======== Entries supplied ========

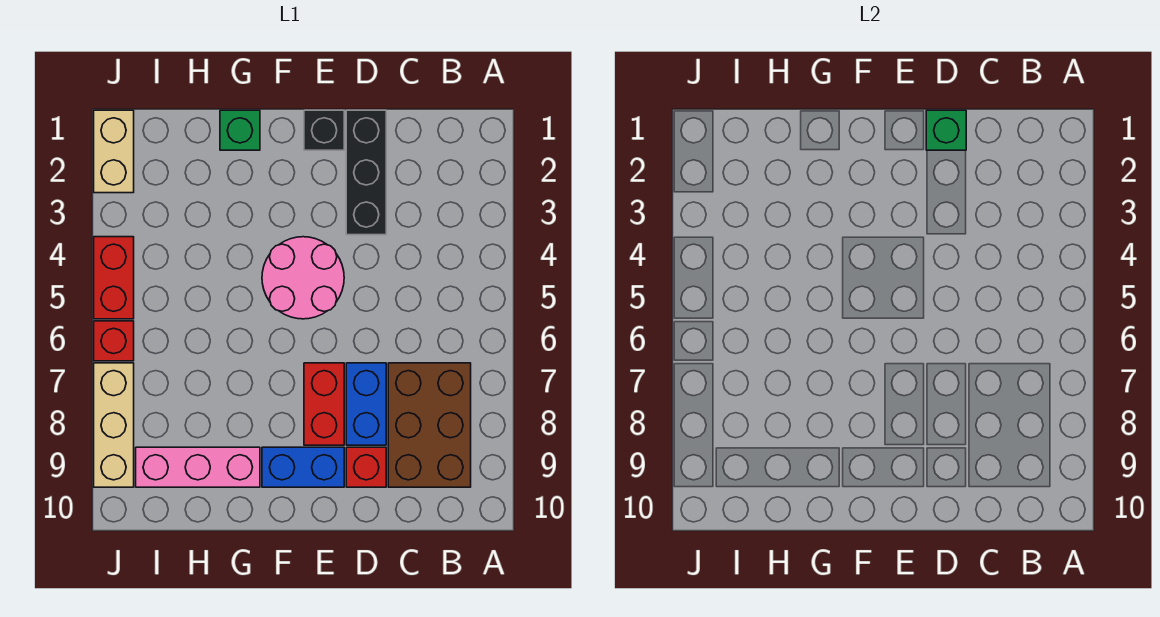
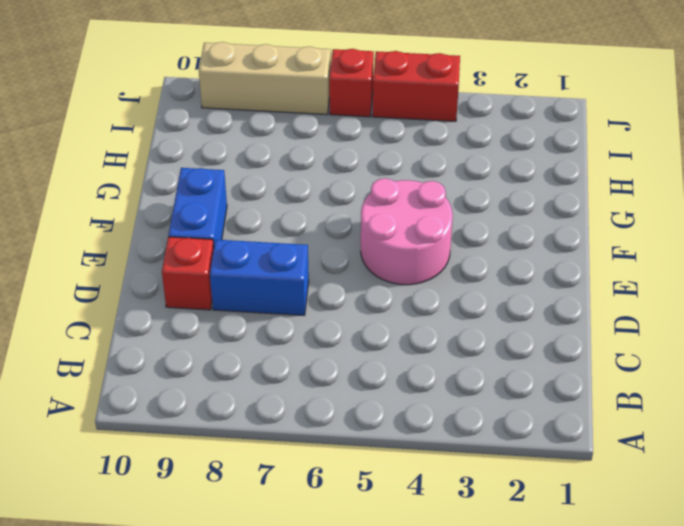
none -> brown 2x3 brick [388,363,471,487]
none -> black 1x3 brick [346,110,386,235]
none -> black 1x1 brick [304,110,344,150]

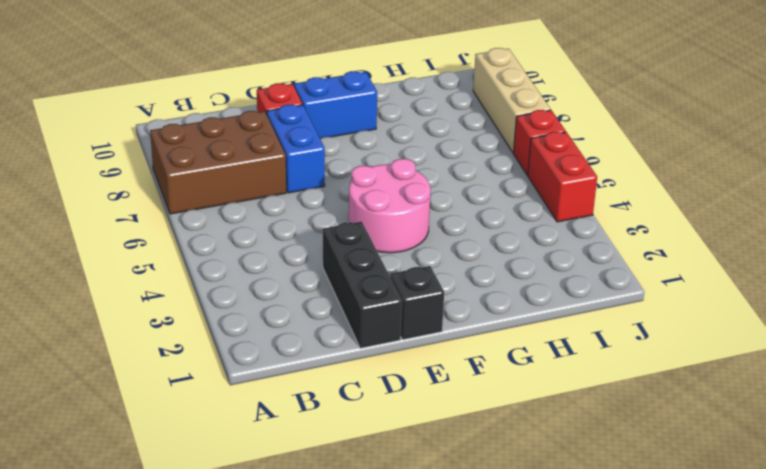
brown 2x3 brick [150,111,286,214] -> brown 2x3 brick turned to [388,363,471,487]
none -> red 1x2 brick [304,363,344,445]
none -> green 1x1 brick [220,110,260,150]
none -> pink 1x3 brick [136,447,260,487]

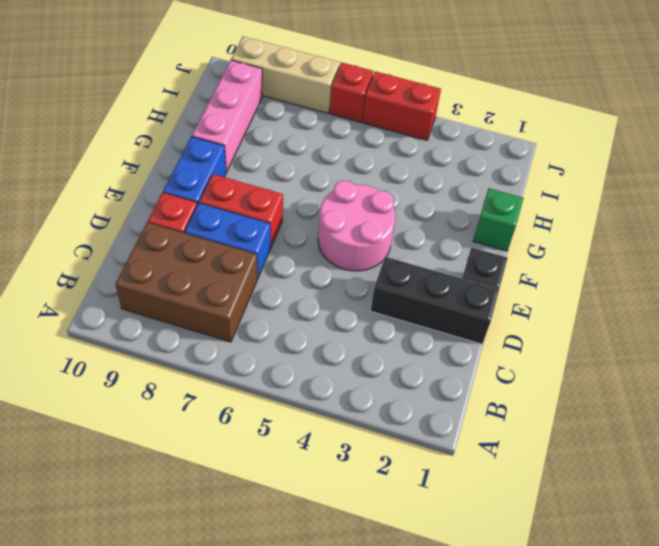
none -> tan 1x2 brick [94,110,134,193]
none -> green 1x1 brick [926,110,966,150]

========

Prompt =
The response is to contain exactly the lines from the beginning of the data through the line containing "none -> green 1x1 brick [220,110,260,150]", both ends included, and nothing else; omit the pictures.

Reply =
none -> brown 2x3 brick [388,363,471,487]
none -> black 1x3 brick [346,110,386,235]
none -> black 1x1 brick [304,110,344,150]

brown 2x3 brick [150,111,286,214] -> brown 2x3 brick turned to [388,363,471,487]
none -> red 1x2 brick [304,363,344,445]
none -> green 1x1 brick [220,110,260,150]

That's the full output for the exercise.